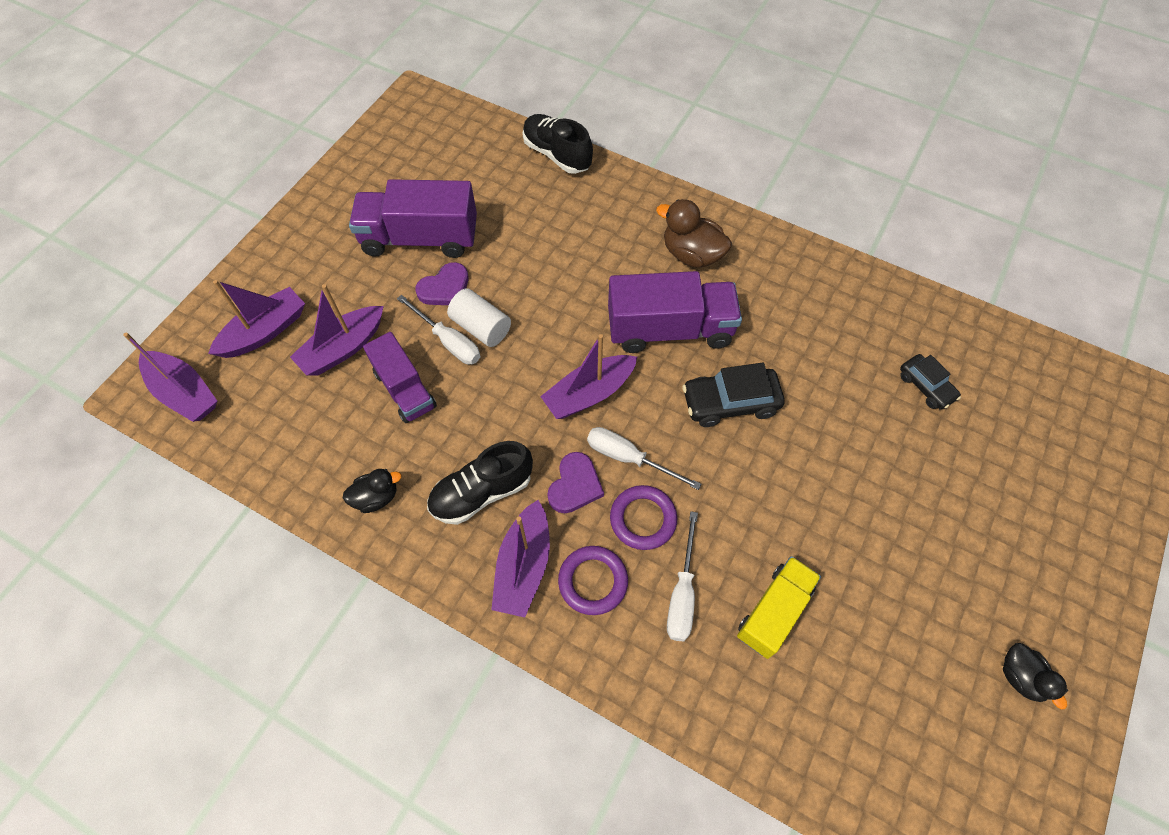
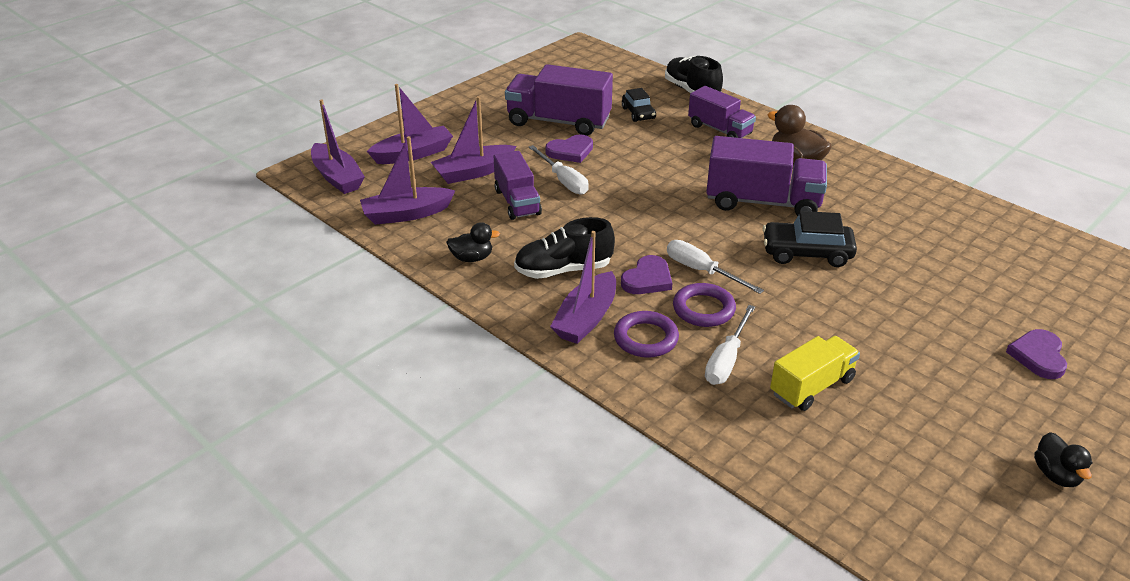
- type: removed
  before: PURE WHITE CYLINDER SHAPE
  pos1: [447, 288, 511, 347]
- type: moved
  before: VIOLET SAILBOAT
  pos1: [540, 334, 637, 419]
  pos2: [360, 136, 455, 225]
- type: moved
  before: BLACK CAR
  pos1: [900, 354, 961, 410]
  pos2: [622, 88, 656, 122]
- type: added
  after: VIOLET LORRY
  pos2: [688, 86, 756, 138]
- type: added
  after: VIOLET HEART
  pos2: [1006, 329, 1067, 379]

□ □ □ □

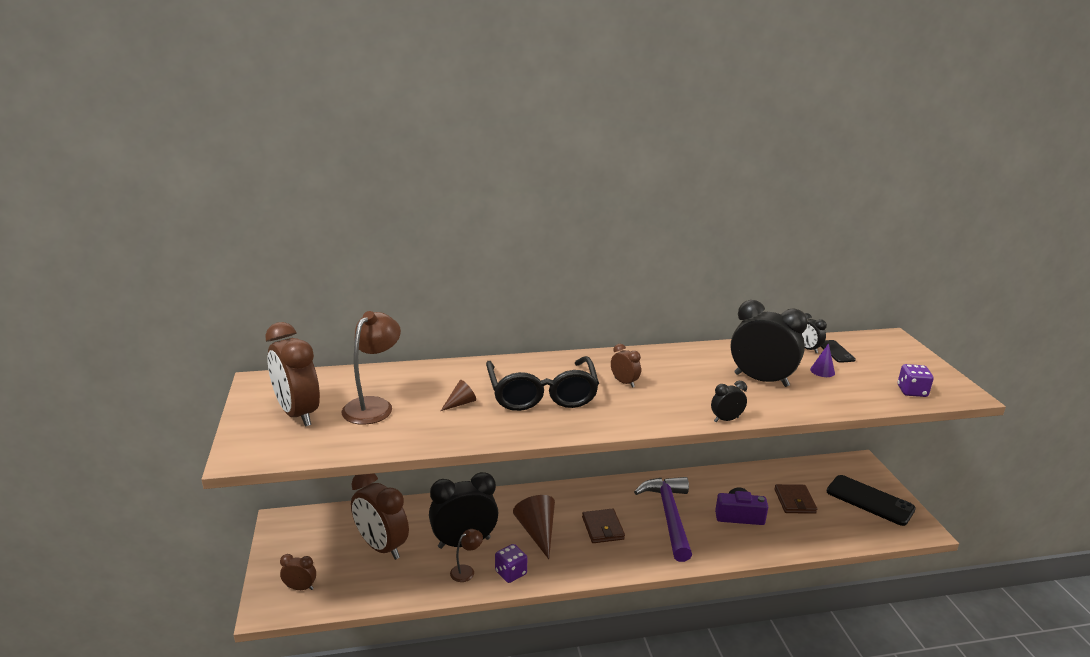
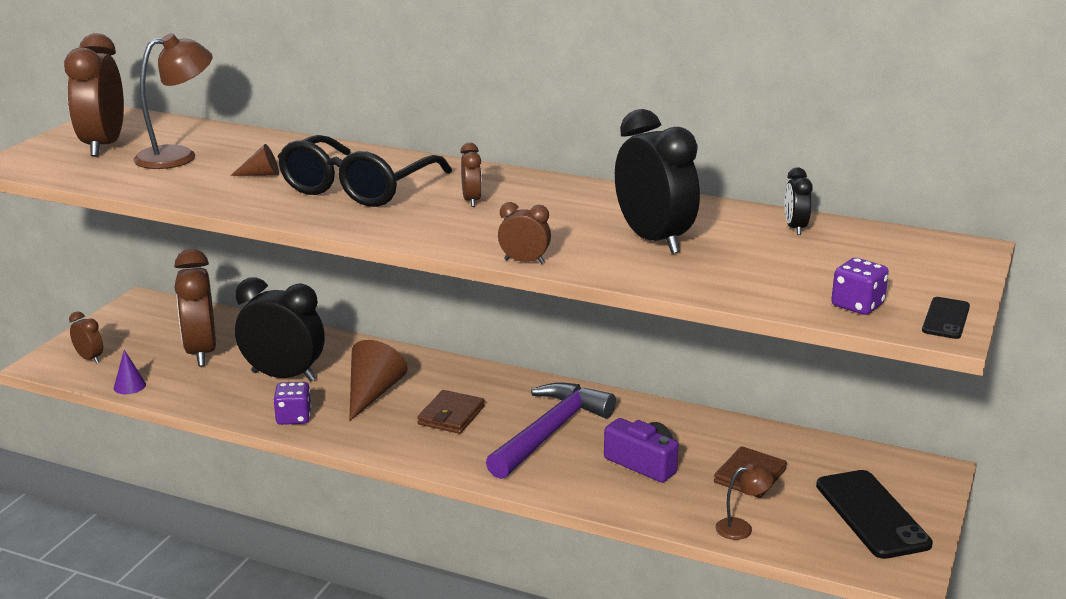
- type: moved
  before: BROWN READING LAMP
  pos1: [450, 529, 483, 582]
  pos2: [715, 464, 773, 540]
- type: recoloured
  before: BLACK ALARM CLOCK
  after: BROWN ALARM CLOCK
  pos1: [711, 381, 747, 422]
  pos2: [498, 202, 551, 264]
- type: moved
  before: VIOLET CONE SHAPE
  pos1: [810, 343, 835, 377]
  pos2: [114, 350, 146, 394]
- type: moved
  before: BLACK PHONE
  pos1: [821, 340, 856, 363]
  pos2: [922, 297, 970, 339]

□ □ □ □

WHAT IS NEEDED
Copy every line of the listing containing the string "ALARM".

SOLUTION FOR THIS EXERCISE
  before: BLACK ALARM CLOCK
  after: BROWN ALARM CLOCK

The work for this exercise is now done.